Entries taken from a collection:
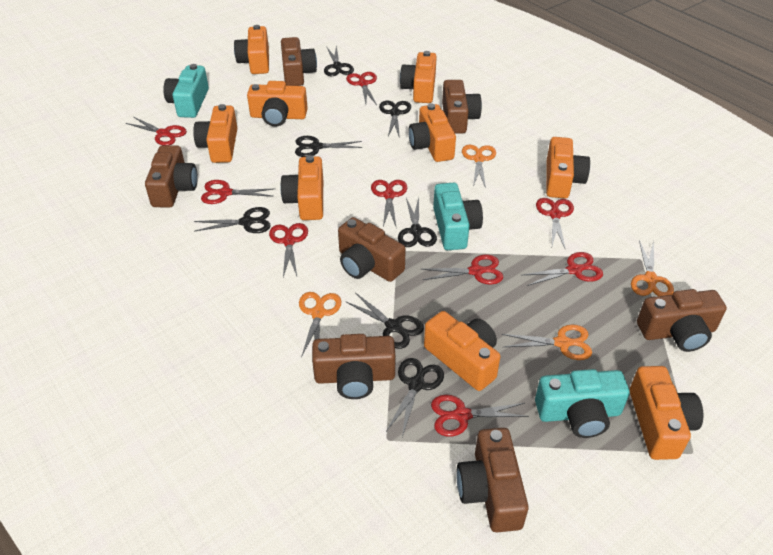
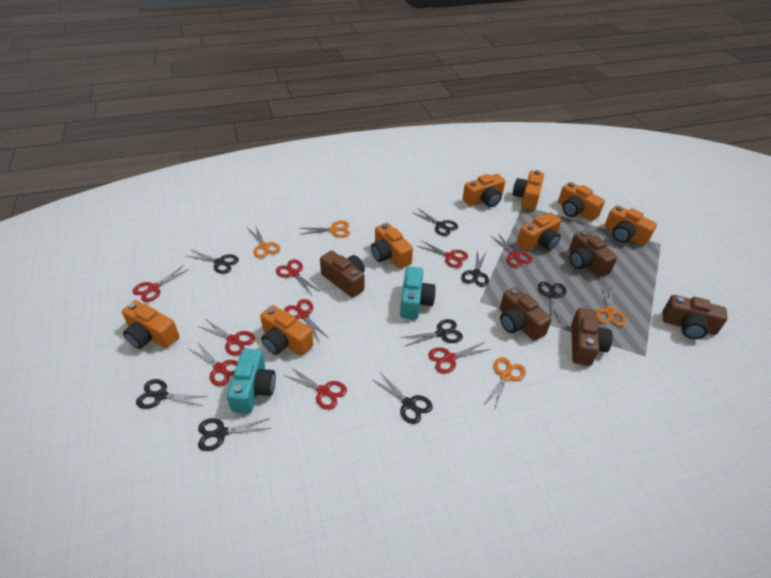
black scissors: 7 -> 8
brown camera: 7 -> 5
orange camera: 9 -> 8
turquoise camera: 3 -> 2

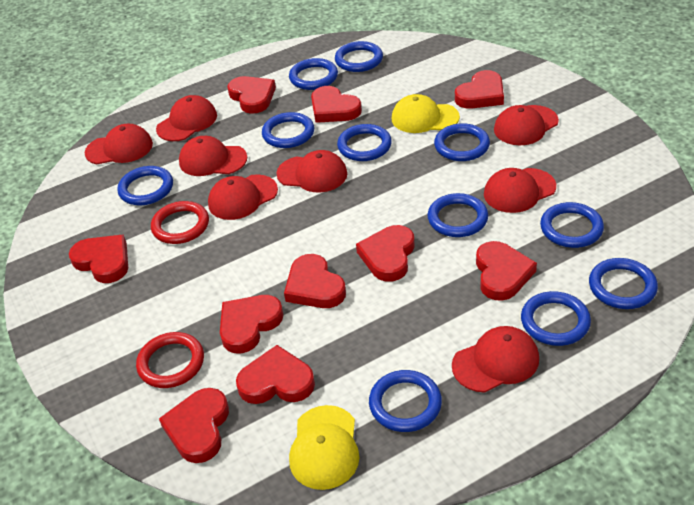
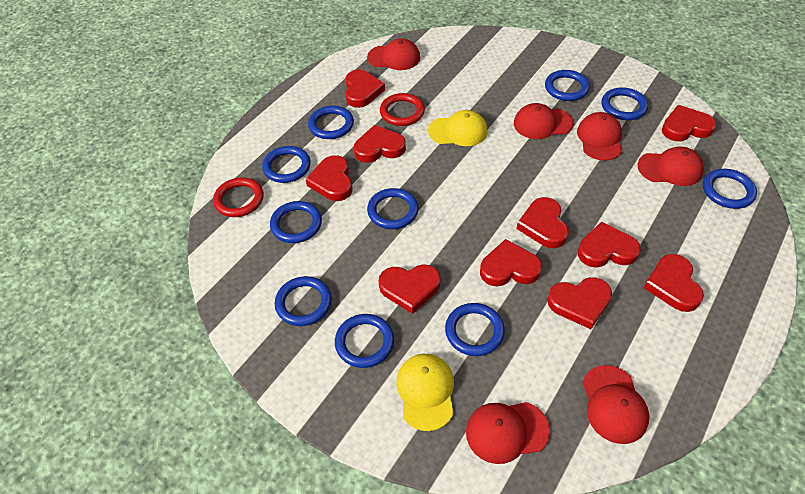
blue ring: 11 -> 10
red cap: 8 -> 6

■ What to produce ■
Render all entries verbatim, excluding any pictures they hold.

■ Written answer ■
black scissors: 7 -> 8
brown camera: 7 -> 5
orange camera: 9 -> 8
turquoise camera: 3 -> 2

blue ring: 11 -> 10
red cap: 8 -> 6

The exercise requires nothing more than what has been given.